# Work to complete
Within the records, find every line that includes the word "CANL" and copy it.

(Data listing begins)

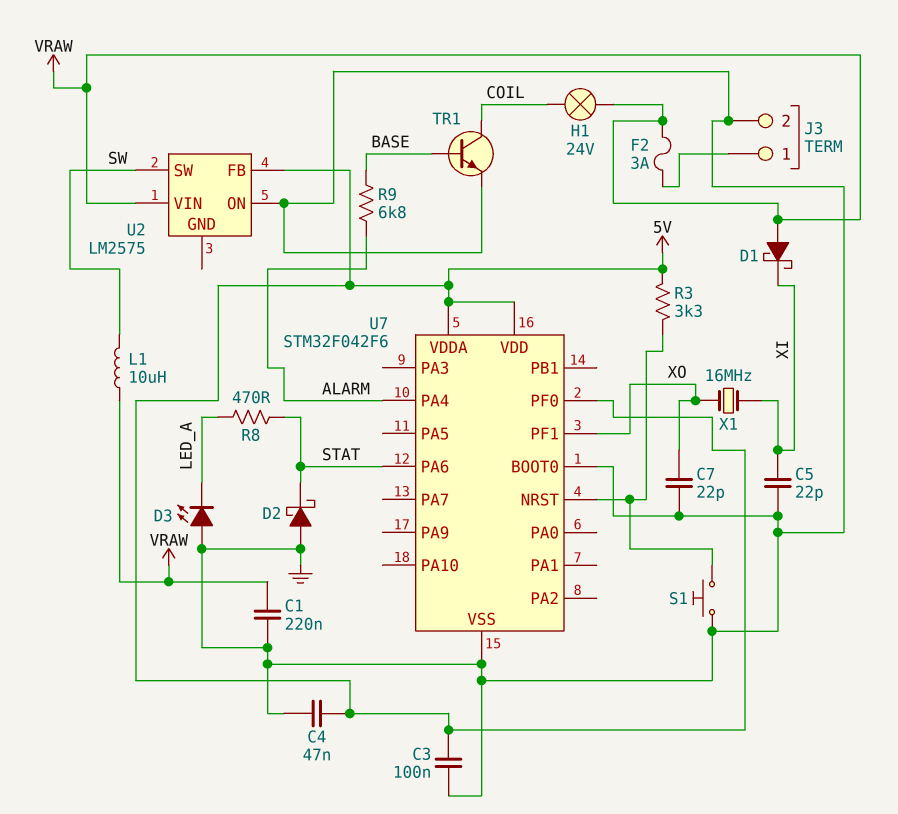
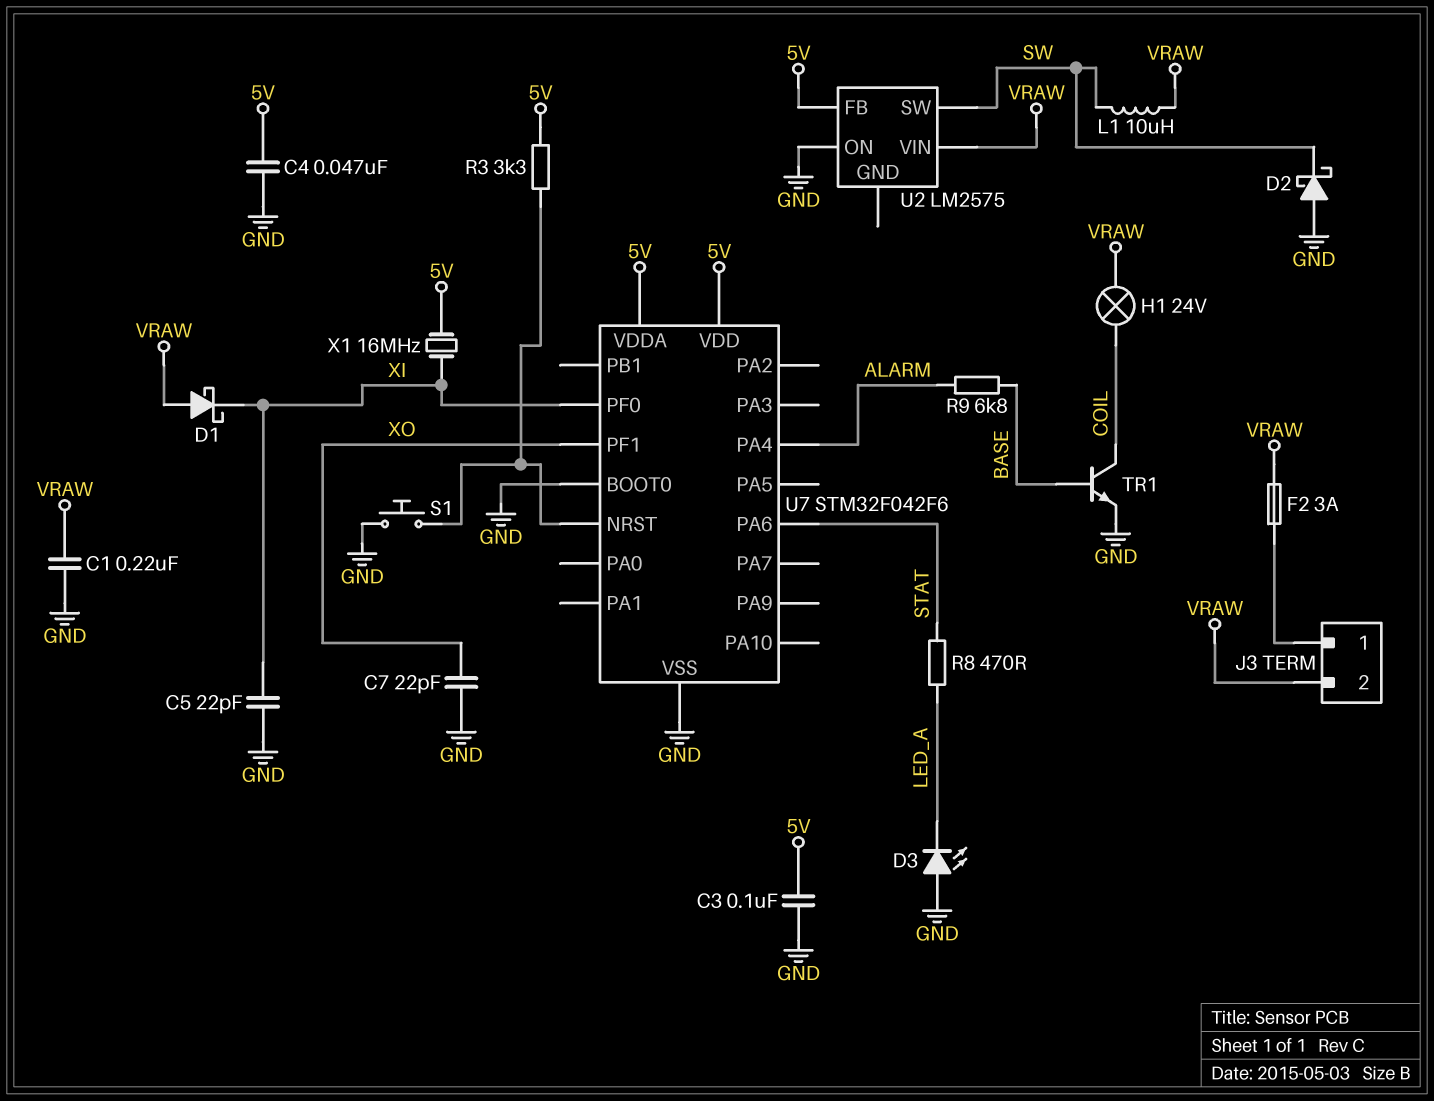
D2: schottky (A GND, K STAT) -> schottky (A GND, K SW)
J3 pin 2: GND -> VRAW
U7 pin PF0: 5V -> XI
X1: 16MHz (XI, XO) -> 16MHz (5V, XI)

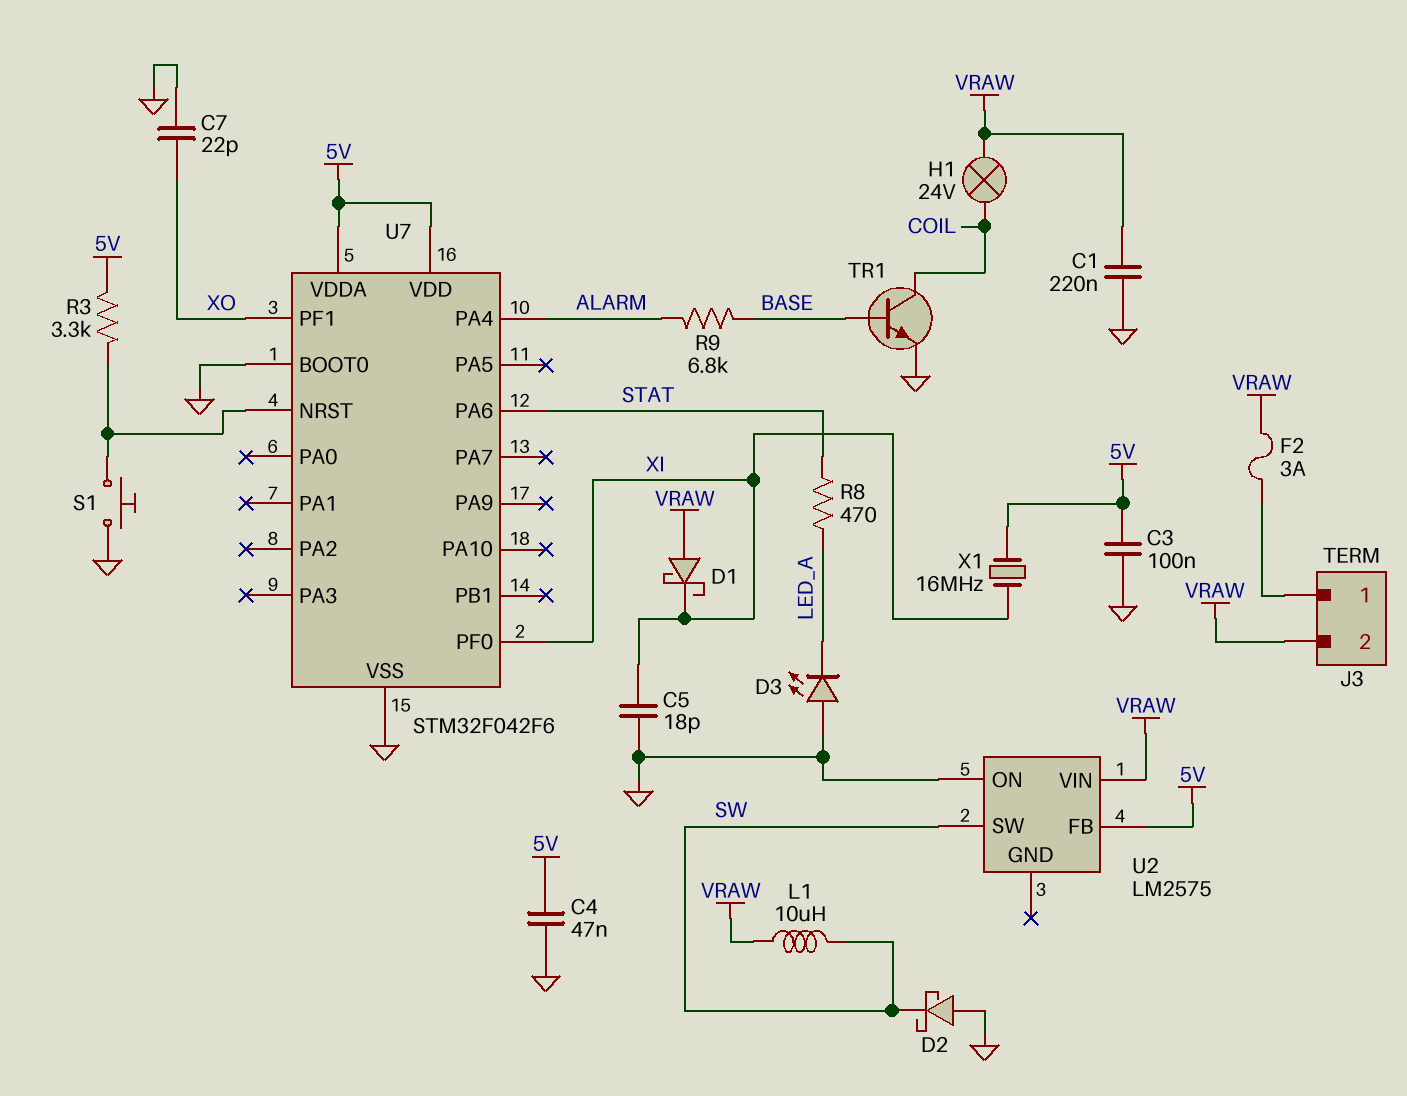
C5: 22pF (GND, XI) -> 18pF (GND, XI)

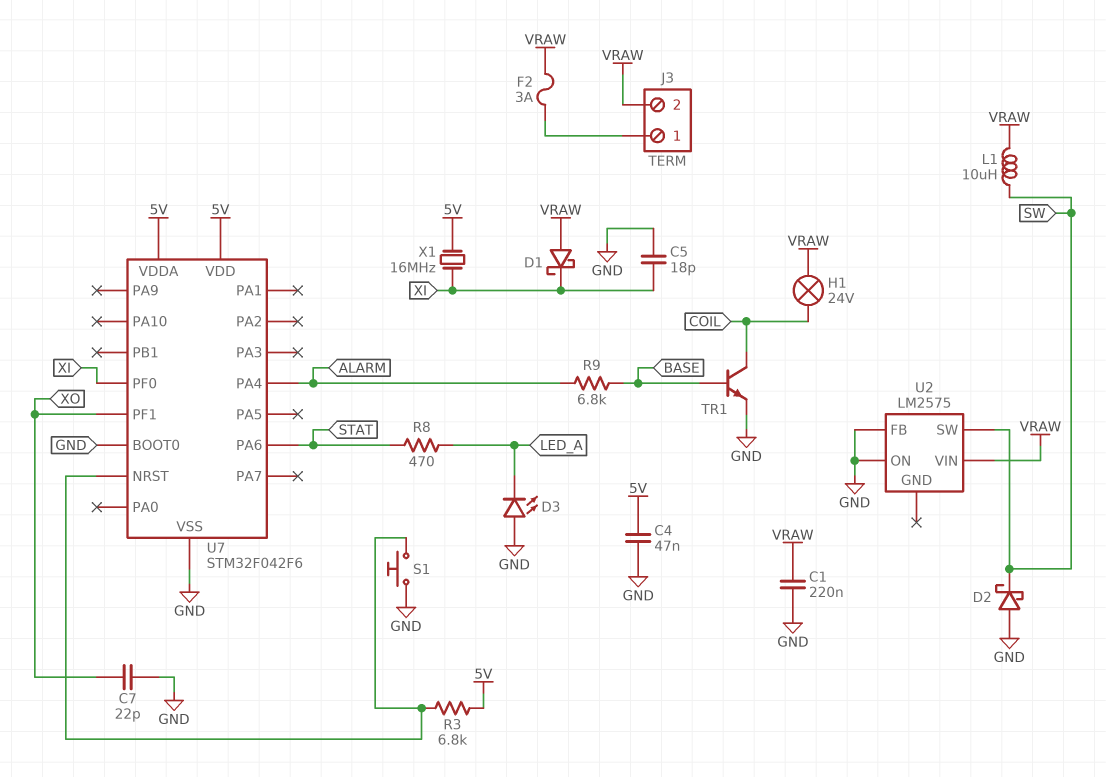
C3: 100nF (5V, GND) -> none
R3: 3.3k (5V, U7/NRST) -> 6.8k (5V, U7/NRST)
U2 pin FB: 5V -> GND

(Data listing ends)
(Data listing begins)

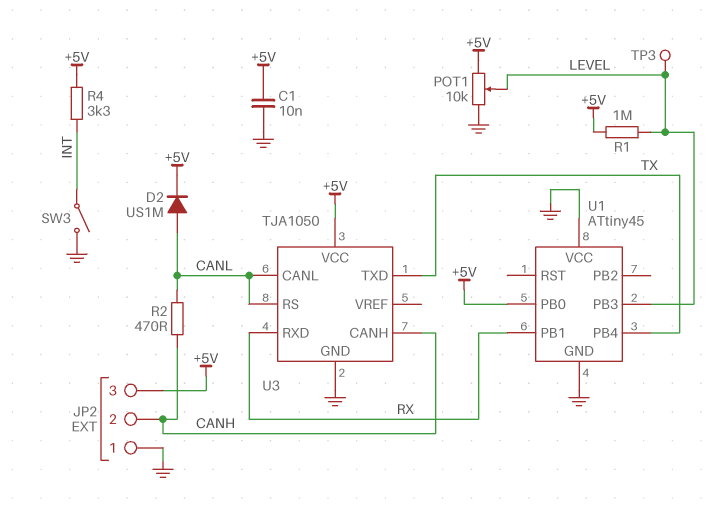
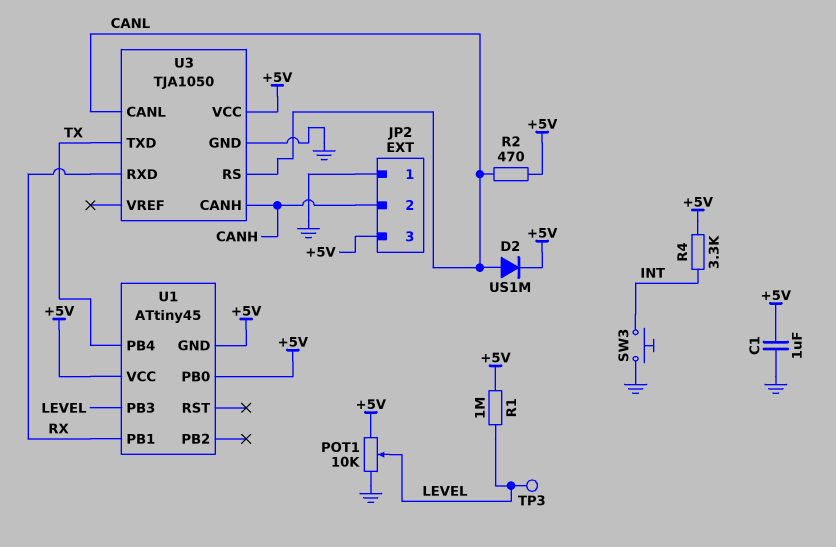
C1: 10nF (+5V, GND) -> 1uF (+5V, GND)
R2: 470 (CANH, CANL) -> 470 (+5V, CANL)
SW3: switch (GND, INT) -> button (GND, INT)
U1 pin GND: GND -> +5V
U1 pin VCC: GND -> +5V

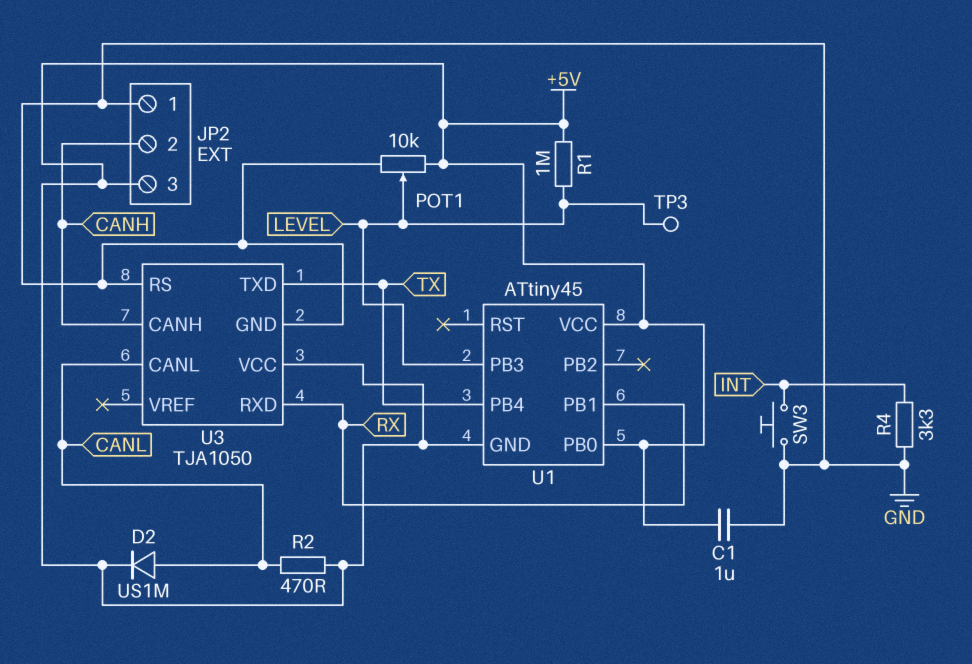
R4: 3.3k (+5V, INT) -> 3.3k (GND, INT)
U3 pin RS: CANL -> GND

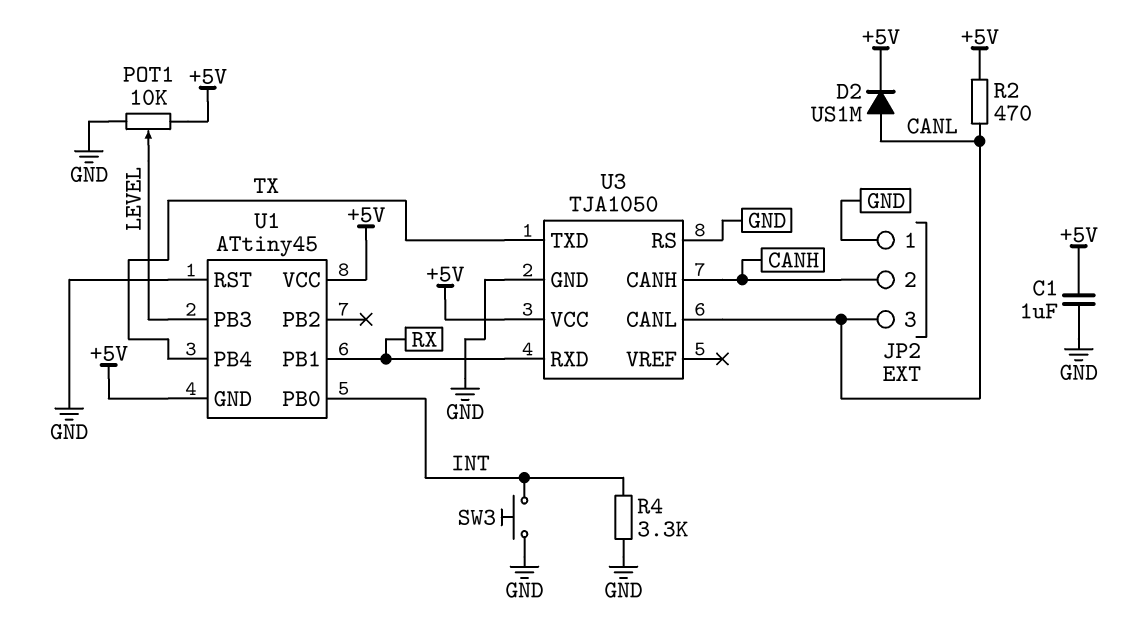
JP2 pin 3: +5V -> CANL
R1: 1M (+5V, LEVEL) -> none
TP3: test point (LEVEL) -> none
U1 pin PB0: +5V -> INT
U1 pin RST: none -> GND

(Data listing ends)

# Output below
R2: 470 (CANH, CANL) -> 470 (+5V, CANL)
U3 pin RS: CANL -> GND
JP2 pin 3: +5V -> CANL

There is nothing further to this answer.